**Recorded data:**
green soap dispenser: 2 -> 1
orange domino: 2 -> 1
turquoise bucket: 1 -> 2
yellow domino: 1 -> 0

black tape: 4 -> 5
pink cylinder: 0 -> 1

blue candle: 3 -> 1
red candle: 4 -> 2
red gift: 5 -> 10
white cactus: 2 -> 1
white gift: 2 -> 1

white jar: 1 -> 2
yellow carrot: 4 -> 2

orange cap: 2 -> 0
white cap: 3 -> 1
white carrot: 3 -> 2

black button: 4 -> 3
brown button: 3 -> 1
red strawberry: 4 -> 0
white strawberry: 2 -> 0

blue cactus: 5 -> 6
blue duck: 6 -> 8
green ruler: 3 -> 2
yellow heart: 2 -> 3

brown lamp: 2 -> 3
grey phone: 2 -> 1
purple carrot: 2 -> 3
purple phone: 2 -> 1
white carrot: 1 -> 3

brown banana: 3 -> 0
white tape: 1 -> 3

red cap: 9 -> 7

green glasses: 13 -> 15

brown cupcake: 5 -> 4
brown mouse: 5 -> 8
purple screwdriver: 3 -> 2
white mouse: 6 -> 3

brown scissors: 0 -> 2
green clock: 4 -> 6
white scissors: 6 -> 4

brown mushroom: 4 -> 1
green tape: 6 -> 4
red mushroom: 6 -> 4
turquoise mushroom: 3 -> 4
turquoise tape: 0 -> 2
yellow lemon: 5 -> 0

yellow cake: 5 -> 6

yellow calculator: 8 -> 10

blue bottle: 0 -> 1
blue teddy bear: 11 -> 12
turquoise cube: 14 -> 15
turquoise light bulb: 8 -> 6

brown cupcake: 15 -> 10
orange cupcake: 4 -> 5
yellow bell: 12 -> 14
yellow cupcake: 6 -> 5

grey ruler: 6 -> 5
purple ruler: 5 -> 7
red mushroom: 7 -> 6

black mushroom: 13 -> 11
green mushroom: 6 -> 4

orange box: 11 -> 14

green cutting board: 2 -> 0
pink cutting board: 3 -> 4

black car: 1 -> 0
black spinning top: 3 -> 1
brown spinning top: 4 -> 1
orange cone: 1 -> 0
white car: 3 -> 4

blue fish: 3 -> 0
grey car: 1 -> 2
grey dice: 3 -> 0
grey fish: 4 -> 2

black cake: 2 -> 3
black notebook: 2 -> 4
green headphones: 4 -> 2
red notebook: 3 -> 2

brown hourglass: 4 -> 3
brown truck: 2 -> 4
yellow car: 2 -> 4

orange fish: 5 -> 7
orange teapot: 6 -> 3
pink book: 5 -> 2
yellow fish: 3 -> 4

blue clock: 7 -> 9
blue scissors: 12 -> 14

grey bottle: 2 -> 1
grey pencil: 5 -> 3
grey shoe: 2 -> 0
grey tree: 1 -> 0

**Try it:** The data above, all of it, needs to be output exactly as written.

**Result for this task:**
green soap dispenser: 2 -> 1
orange domino: 2 -> 1
turquoise bucket: 1 -> 2
yellow domino: 1 -> 0

black tape: 4 -> 5
pink cylinder: 0 -> 1

blue candle: 3 -> 1
red candle: 4 -> 2
red gift: 5 -> 10
white cactus: 2 -> 1
white gift: 2 -> 1

white jar: 1 -> 2
yellow carrot: 4 -> 2

orange cap: 2 -> 0
white cap: 3 -> 1
white carrot: 3 -> 2

black button: 4 -> 3
brown button: 3 -> 1
red strawberry: 4 -> 0
white strawberry: 2 -> 0

blue cactus: 5 -> 6
blue duck: 6 -> 8
green ruler: 3 -> 2
yellow heart: 2 -> 3

brown lamp: 2 -> 3
grey phone: 2 -> 1
purple carrot: 2 -> 3
purple phone: 2 -> 1
white carrot: 1 -> 3

brown banana: 3 -> 0
white tape: 1 -> 3

red cap: 9 -> 7

green glasses: 13 -> 15

brown cupcake: 5 -> 4
brown mouse: 5 -> 8
purple screwdriver: 3 -> 2
white mouse: 6 -> 3

brown scissors: 0 -> 2
green clock: 4 -> 6
white scissors: 6 -> 4

brown mushroom: 4 -> 1
green tape: 6 -> 4
red mushroom: 6 -> 4
turquoise mushroom: 3 -> 4
turquoise tape: 0 -> 2
yellow lemon: 5 -> 0

yellow cake: 5 -> 6

yellow calculator: 8 -> 10

blue bottle: 0 -> 1
blue teddy bear: 11 -> 12
turquoise cube: 14 -> 15
turquoise light bulb: 8 -> 6

brown cupcake: 15 -> 10
orange cupcake: 4 -> 5
yellow bell: 12 -> 14
yellow cupcake: 6 -> 5

grey ruler: 6 -> 5
purple ruler: 5 -> 7
red mushroom: 7 -> 6

black mushroom: 13 -> 11
green mushroom: 6 -> 4

orange box: 11 -> 14

green cutting board: 2 -> 0
pink cutting board: 3 -> 4

black car: 1 -> 0
black spinning top: 3 -> 1
brown spinning top: 4 -> 1
orange cone: 1 -> 0
white car: 3 -> 4

blue fish: 3 -> 0
grey car: 1 -> 2
grey dice: 3 -> 0
grey fish: 4 -> 2

black cake: 2 -> 3
black notebook: 2 -> 4
green headphones: 4 -> 2
red notebook: 3 -> 2

brown hourglass: 4 -> 3
brown truck: 2 -> 4
yellow car: 2 -> 4

orange fish: 5 -> 7
orange teapot: 6 -> 3
pink book: 5 -> 2
yellow fish: 3 -> 4

blue clock: 7 -> 9
blue scissors: 12 -> 14

grey bottle: 2 -> 1
grey pencil: 5 -> 3
grey shoe: 2 -> 0
grey tree: 1 -> 0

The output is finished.